(Source records)

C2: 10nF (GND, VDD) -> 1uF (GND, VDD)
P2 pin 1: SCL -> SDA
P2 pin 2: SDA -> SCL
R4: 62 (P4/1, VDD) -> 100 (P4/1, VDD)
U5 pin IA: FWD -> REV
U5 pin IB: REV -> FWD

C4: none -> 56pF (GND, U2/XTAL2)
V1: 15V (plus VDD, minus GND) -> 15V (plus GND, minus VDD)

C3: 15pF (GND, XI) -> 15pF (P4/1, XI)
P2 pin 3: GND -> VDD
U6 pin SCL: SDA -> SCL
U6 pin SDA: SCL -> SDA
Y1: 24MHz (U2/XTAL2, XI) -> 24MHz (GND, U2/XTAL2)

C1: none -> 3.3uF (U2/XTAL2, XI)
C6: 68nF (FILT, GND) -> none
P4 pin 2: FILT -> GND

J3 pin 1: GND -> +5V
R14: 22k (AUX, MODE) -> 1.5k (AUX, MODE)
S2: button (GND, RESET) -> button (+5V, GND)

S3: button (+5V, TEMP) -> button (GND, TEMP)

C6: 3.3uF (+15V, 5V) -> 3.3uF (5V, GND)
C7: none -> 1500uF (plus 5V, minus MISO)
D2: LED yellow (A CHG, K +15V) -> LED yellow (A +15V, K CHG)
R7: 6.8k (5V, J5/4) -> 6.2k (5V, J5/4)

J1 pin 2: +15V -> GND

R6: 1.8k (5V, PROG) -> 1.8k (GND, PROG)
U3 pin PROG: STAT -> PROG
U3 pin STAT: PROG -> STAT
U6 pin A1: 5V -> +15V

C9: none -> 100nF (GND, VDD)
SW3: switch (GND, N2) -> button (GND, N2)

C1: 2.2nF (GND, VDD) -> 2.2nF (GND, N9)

What you have to do:
In the entries above, one line contains "R4: 62 (P4/1, VDD) -> 100 (P4/1, VDD)" and another contains "Y1: 24MHz (U2/XTAL2, XI)". Reproduce exactly those two lines and the lines between them, nothing else.

Answer box:
R4: 62 (P4/1, VDD) -> 100 (P4/1, VDD)
U5 pin IA: FWD -> REV
U5 pin IB: REV -> FWD

C4: none -> 56pF (GND, U2/XTAL2)
V1: 15V (plus VDD, minus GND) -> 15V (plus GND, minus VDD)

C3: 15pF (GND, XI) -> 15pF (P4/1, XI)
P2 pin 3: GND -> VDD
U6 pin SCL: SDA -> SCL
U6 pin SDA: SCL -> SDA
Y1: 24MHz (U2/XTAL2, XI) -> 24MHz (GND, U2/XTAL2)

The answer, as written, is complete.